THE EXERCISE ▸ Retype the entries below word for word, starting with the line that contains "black rectangle at" and going on through the line that contains "orange line at". Leave the pictures out of your answer.

RECORDS ▸
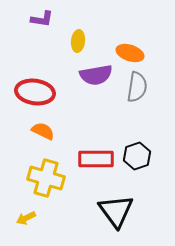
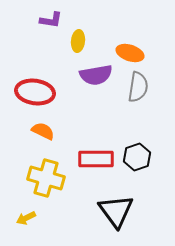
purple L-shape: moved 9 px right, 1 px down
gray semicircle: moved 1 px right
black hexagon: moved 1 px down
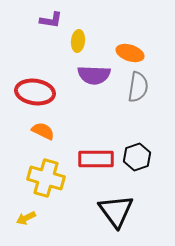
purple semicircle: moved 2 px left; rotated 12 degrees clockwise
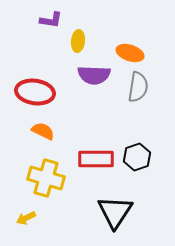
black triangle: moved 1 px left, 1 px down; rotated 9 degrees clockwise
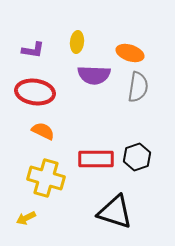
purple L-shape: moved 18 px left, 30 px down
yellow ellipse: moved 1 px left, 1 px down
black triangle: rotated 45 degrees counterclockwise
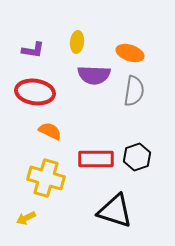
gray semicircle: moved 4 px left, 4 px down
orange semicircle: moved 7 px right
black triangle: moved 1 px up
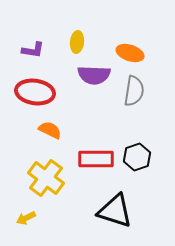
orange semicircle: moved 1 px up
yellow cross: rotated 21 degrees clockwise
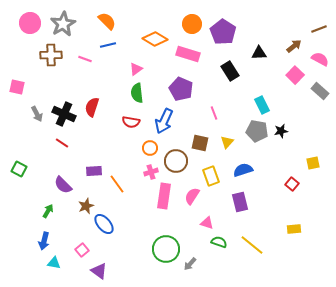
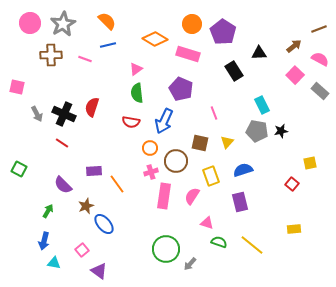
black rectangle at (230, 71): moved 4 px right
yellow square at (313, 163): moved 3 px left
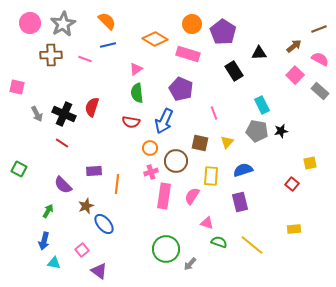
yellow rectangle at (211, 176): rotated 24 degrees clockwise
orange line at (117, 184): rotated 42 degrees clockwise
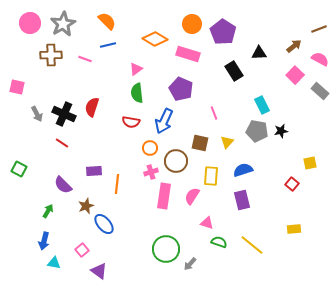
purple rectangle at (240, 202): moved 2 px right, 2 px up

--

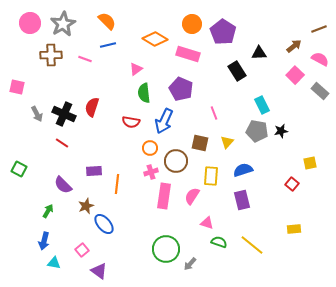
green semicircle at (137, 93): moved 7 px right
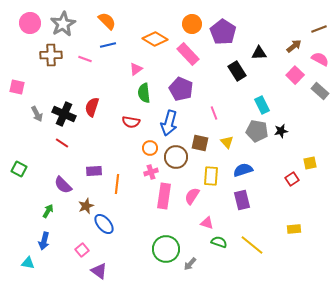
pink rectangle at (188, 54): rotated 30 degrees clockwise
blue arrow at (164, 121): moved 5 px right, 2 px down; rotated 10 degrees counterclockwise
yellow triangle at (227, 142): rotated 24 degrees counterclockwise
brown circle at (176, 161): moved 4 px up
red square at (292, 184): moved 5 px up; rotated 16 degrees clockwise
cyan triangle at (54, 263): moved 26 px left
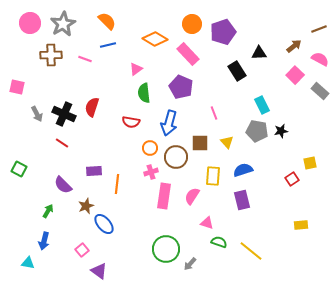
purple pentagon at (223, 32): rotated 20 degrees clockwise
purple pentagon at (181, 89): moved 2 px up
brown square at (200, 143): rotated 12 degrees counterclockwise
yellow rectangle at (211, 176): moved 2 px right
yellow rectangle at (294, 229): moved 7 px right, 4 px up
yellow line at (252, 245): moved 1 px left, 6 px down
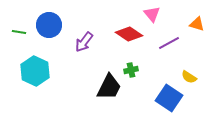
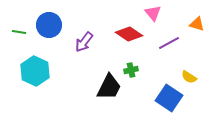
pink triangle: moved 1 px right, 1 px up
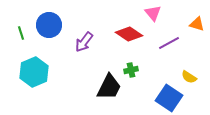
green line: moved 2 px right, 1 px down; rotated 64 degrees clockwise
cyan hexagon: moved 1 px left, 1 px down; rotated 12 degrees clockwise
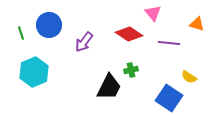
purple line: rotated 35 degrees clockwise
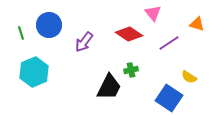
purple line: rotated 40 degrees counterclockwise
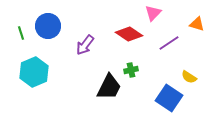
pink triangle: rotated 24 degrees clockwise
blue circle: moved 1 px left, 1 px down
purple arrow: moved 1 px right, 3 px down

TASK SOLUTION ▸
black rectangle at (230, 71): moved 4 px right
yellow square at (313, 163): moved 3 px left
yellow rectangle at (211, 176): rotated 24 degrees clockwise
orange line at (117, 184): rotated 42 degrees clockwise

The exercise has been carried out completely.